§ **RECORDS TO PROCESS**
=-=-=

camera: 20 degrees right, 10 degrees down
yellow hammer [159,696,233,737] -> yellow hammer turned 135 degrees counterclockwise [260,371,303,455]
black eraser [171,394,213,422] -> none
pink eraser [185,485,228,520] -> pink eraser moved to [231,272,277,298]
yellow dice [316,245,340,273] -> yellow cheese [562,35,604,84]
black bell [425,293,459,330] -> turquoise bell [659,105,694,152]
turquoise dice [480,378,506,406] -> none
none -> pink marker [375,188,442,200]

=-=-=

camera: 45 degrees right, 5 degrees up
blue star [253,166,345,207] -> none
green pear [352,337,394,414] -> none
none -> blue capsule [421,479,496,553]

=-=-=

§ **TASK DIRECTIONS**
Starting from the records above, copy each line where the string "black" is found.

§ **ANSWER SPACE**
black eraser [171,394,213,422] -> none
black bell [425,293,459,330] -> turquoise bell [659,105,694,152]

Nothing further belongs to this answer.